» Exercise data
* * * * *

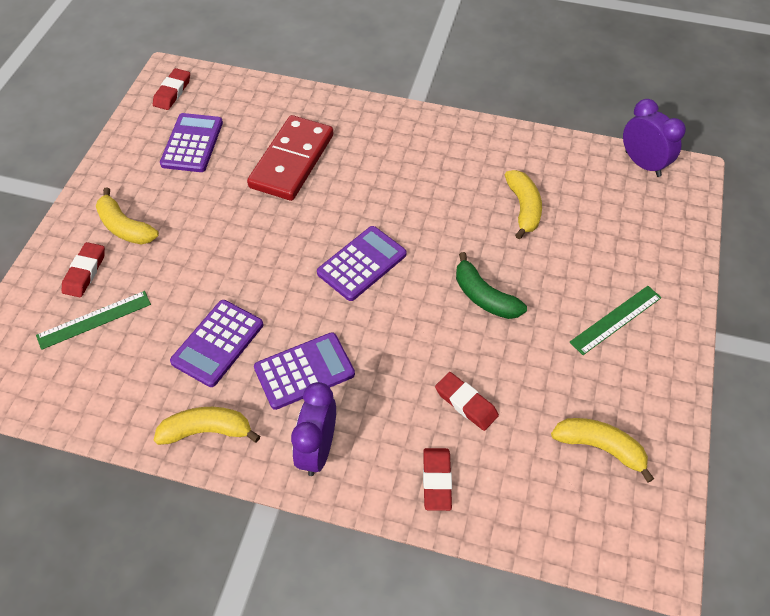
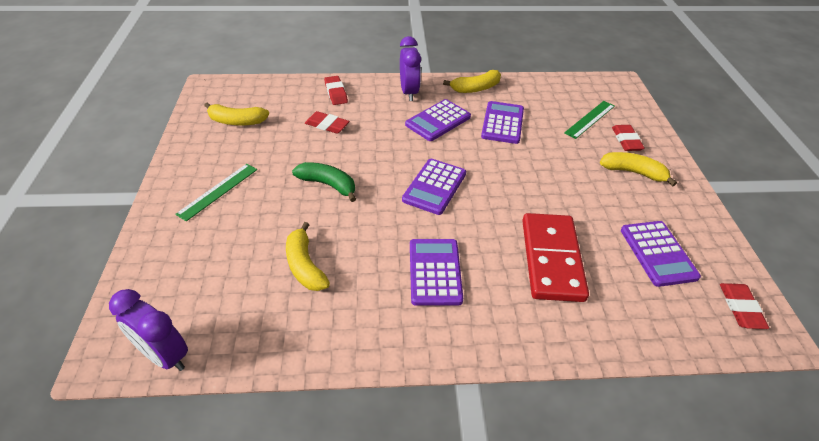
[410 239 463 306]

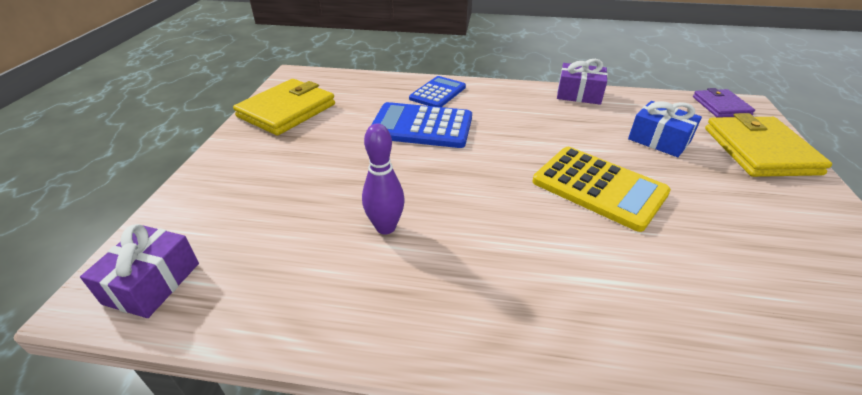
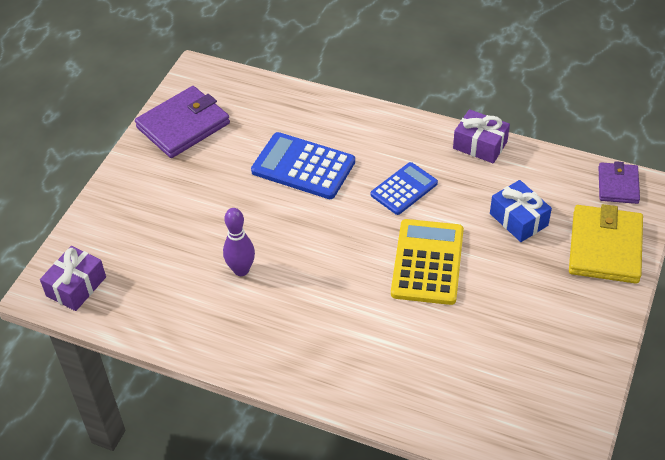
[135 86 230 158]
[371 162 438 215]
[391 219 464 305]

* * * * *

» Assignment
Without the pictures, repeat every line of the material above exactly.

» Result of this task
[410 239 463 306]

[135 86 230 158]
[371 162 438 215]
[391 219 464 305]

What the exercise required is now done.